ACTIVITY: Give the number of lines in the data below that contain "bulb", with no other words.

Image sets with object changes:
++++++++++++++++++++
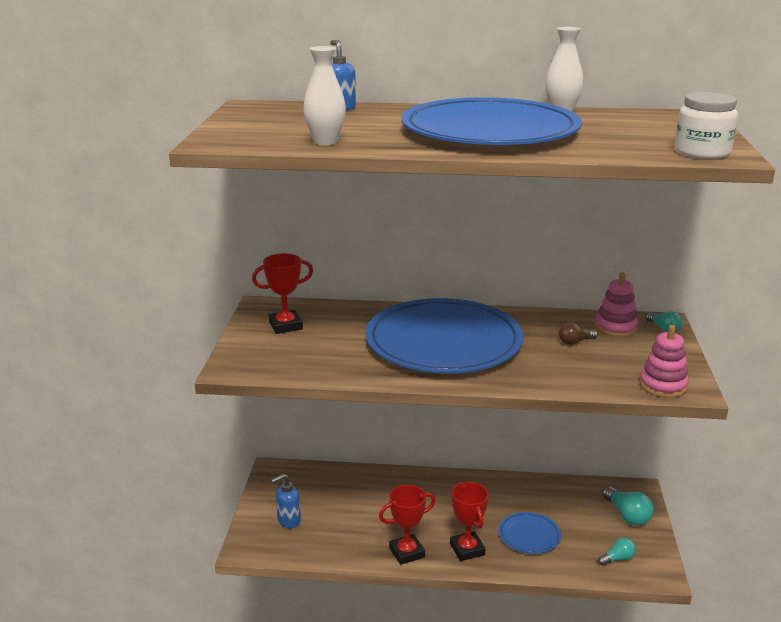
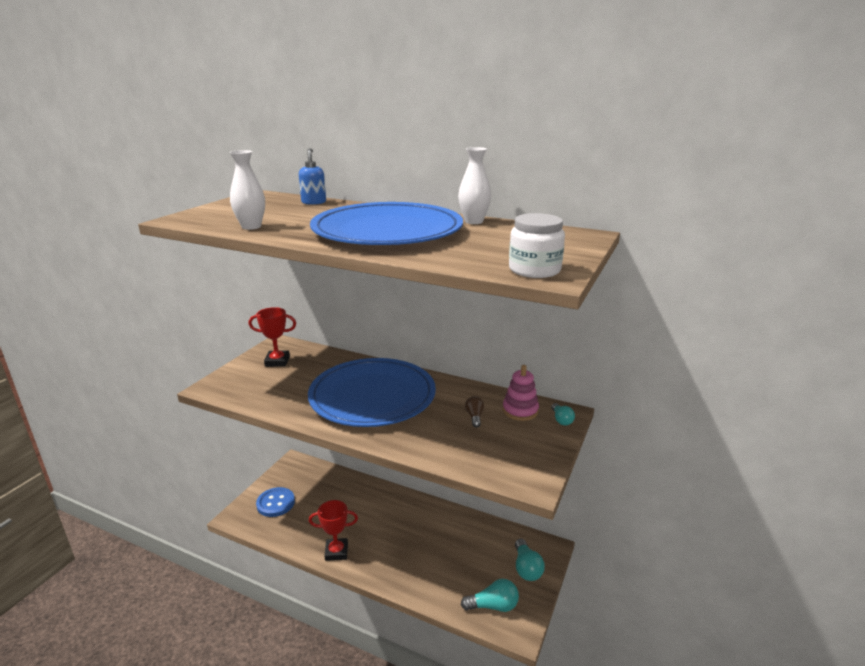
camera: 20 degrees right, 0 degrees up
(288, 521) = (275, 503): blue soap dispenser -> blue button
(467, 549) = (381, 562): red trophy -> none
(529, 535) = (436, 563): blue plate -> none
(575, 342) = (474, 417): brown light bulb -> brown light bulb turned 90 degrees clockwise
(617, 559) = (493, 606): turquoise light bulb -> turquoise light bulb, size x1.62
(663, 386) = (512, 474): pink stacking toy -> none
++++++++++++++++++++
TASK RESULT: 2